§ **YOUR ASSIGNMENT**: Omit the images, then output each of the records below exactly.

§ **SOURCE MATERIAL**:
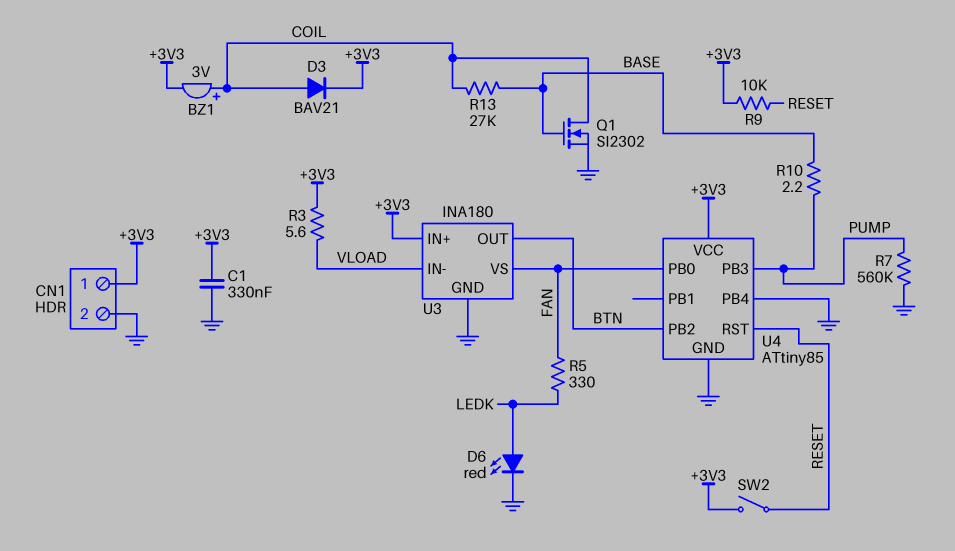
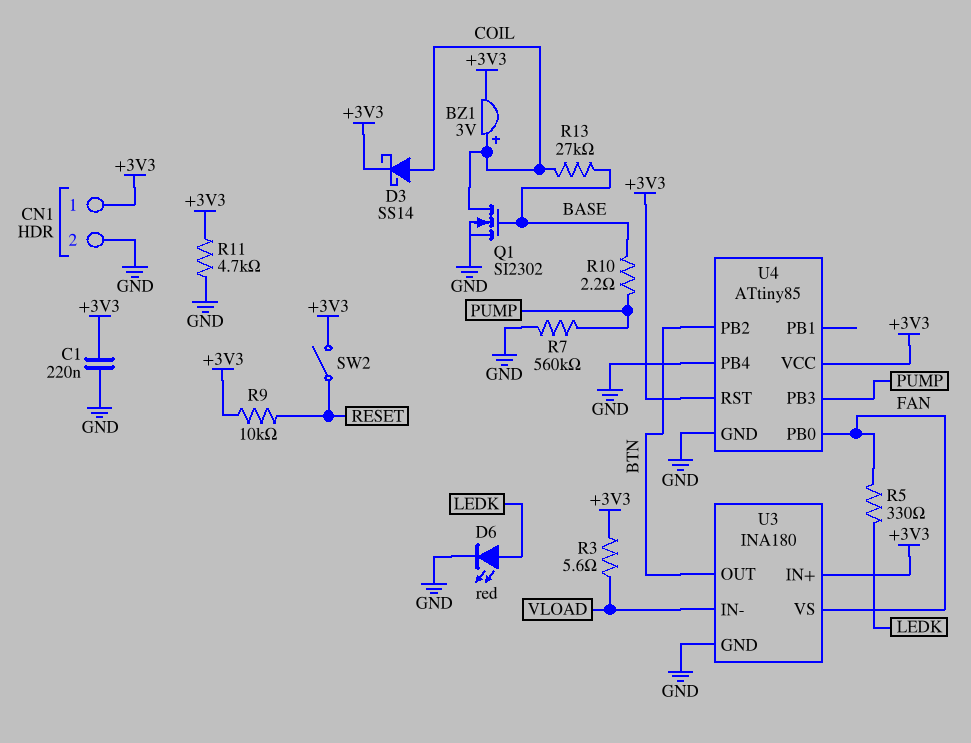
C1: 330nF (+3V3, GND) -> 220nF (+3V3, GND)
D3: diode BAV21 (A COIL, K +3V3) -> schottky SS14 (A COIL, K +3V3)
R11: none -> 4.7k (+3V3, GND)
U4 pin RST: RESET -> +3V3

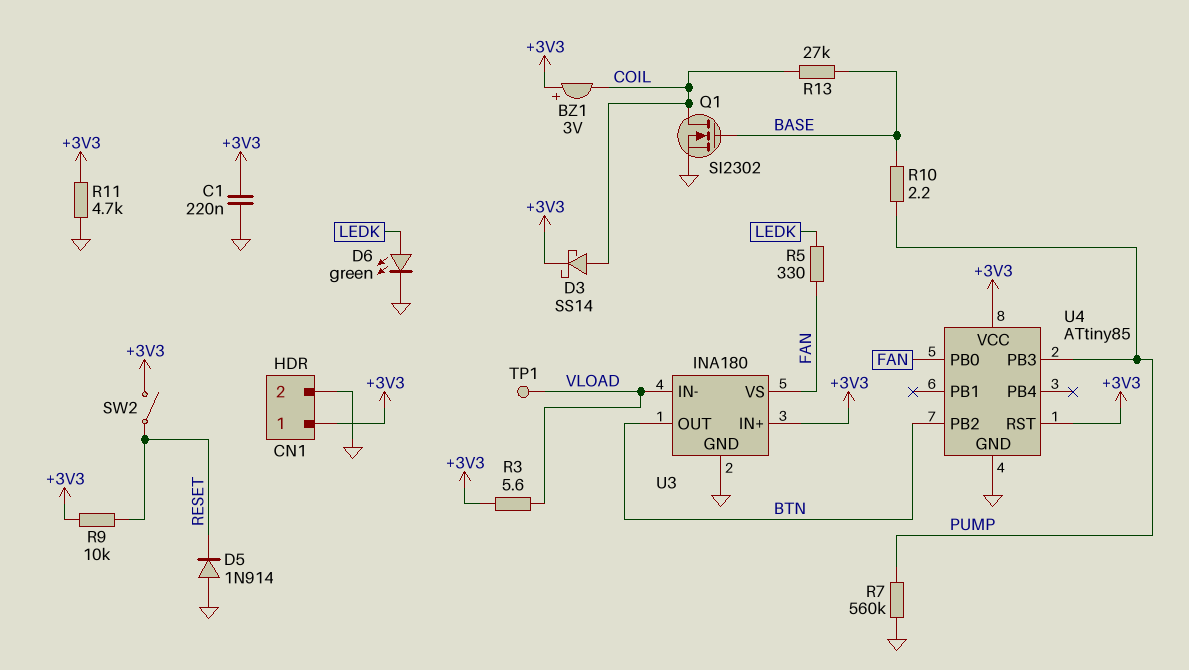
BZ1: buzzer 3V (plus COIL, minus +3V3) -> buzzer 3V (plus +3V3, minus COIL)
D5: none -> diode 1N914 (A GND, K RESET)
D6: LED red (A LEDK, K GND) -> LED green (A LEDK, K GND)
TP1: none -> test point (VLOAD)
U4 pin PB4: GND -> none

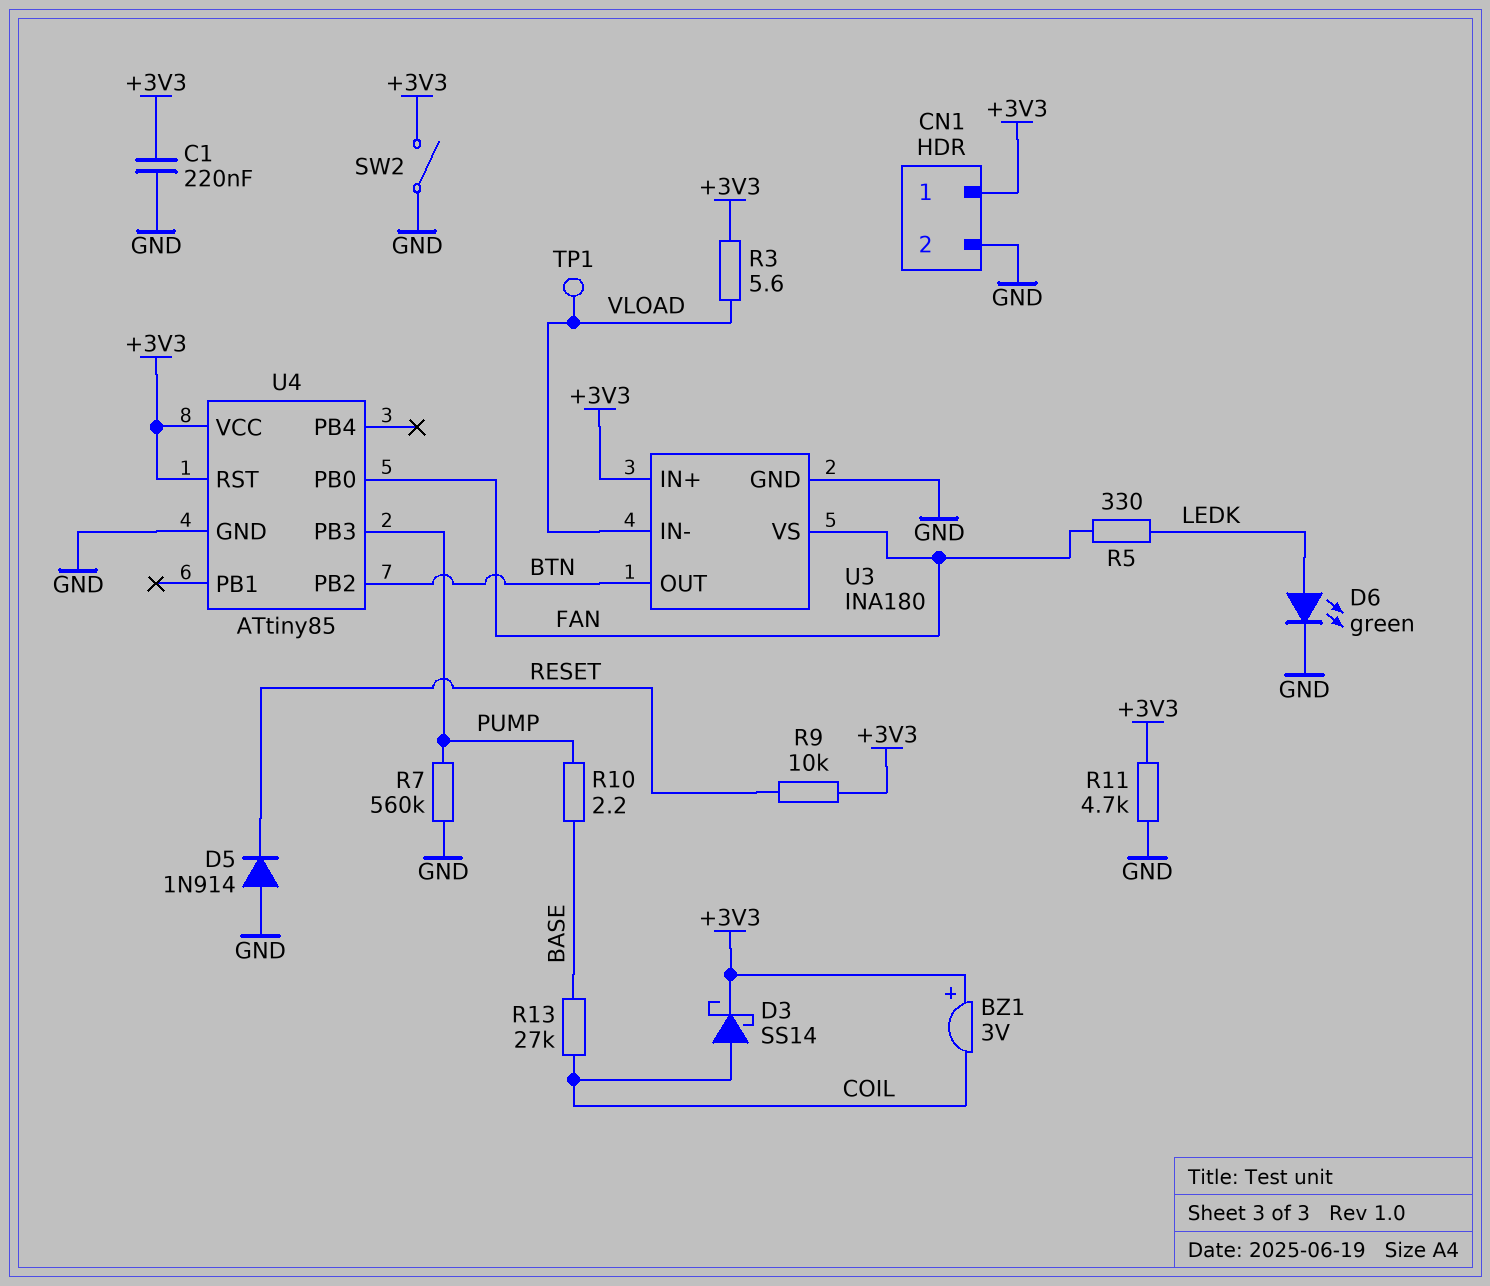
Q1: NMOS SI2302 (G BASE, D COIL, S GND) -> none
SW2: switch (+3V3, RESET) -> switch (+3V3, GND)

§ **EXERCISE ANSWER**:
C1: 330nF (+3V3, GND) -> 220nF (+3V3, GND)
D3: diode BAV21 (A COIL, K +3V3) -> schottky SS14 (A COIL, K +3V3)
R11: none -> 4.7k (+3V3, GND)
U4 pin RST: RESET -> +3V3

BZ1: buzzer 3V (plus COIL, minus +3V3) -> buzzer 3V (plus +3V3, minus COIL)
D5: none -> diode 1N914 (A GND, K RESET)
D6: LED red (A LEDK, K GND) -> LED green (A LEDK, K GND)
TP1: none -> test point (VLOAD)
U4 pin PB4: GND -> none

Q1: NMOS SI2302 (G BASE, D COIL, S GND) -> none
SW2: switch (+3V3, RESET) -> switch (+3V3, GND)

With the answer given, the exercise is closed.